- [Exercise description] From the records below, copy every line that contains the word "degrees".
BEGIN Dataset extract
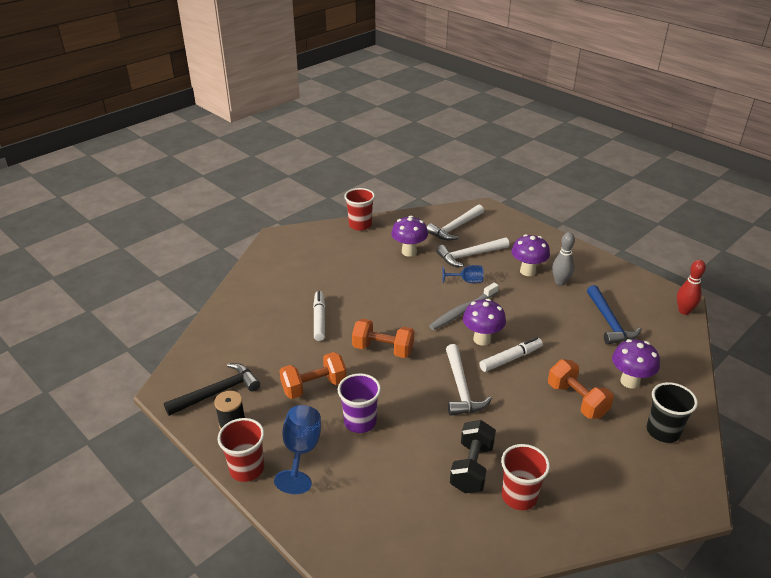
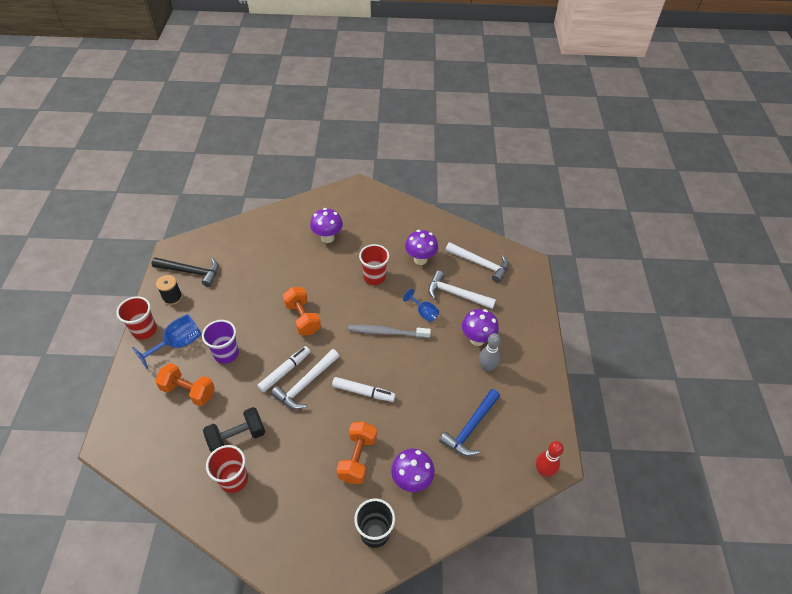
camera: 45 degrees right, 15 degrees up
orange dumbbell [280,352,347,399] -> orange dumbbell moved to [155,363,215,406]
white marker [313,291,325,341] -> white marker moved to [257,346,310,392]
red cup [344,188,375,231] -> red cup moved to [359,244,389,285]
white hammer [427,205,484,240] -> white hammer turned 150 degrees counterclockwise [445,242,509,283]
purple mushroom [463,299,506,346] -> purple mushroom moved to [310,208,343,243]

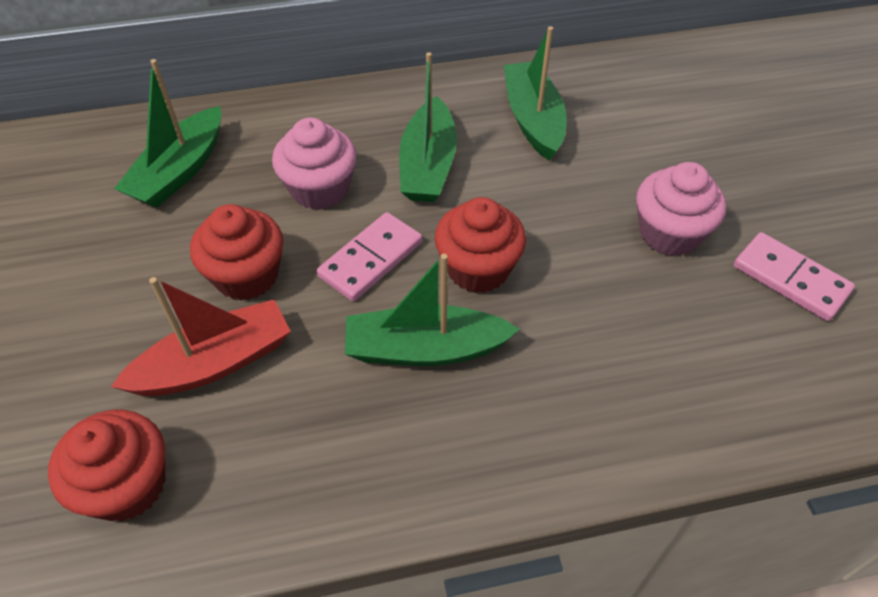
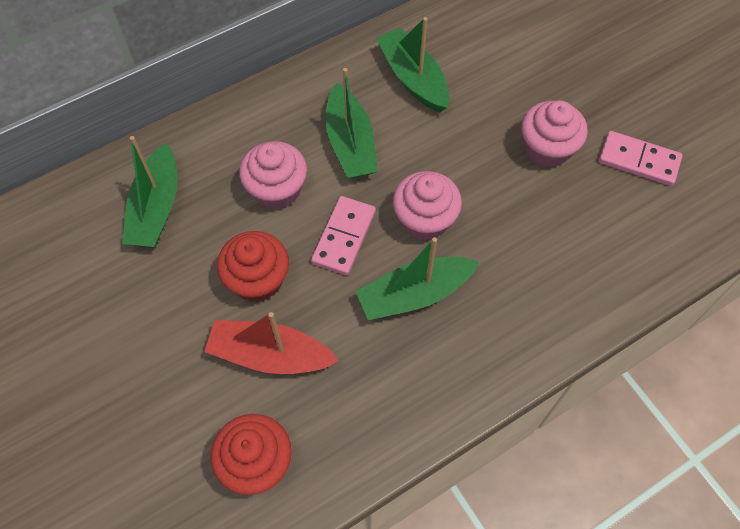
camera: 20 degrees left, 10 degrees up
red boat [111,277,291,396] -> red boat turned 120 degrees counterclockwise [204,312,339,374]
red cupcake [435,197,526,293] -> pink cupcake [393,171,462,240]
END Dataset extract
- [Output]
camera: 45 degrees right, 15 degrees up
white hammer [427,205,484,240] -> white hammer turned 150 degrees counterclockwise [445,242,509,283]
camera: 20 degrees left, 10 degrees up
red boat [111,277,291,396] -> red boat turned 120 degrees counterclockwise [204,312,339,374]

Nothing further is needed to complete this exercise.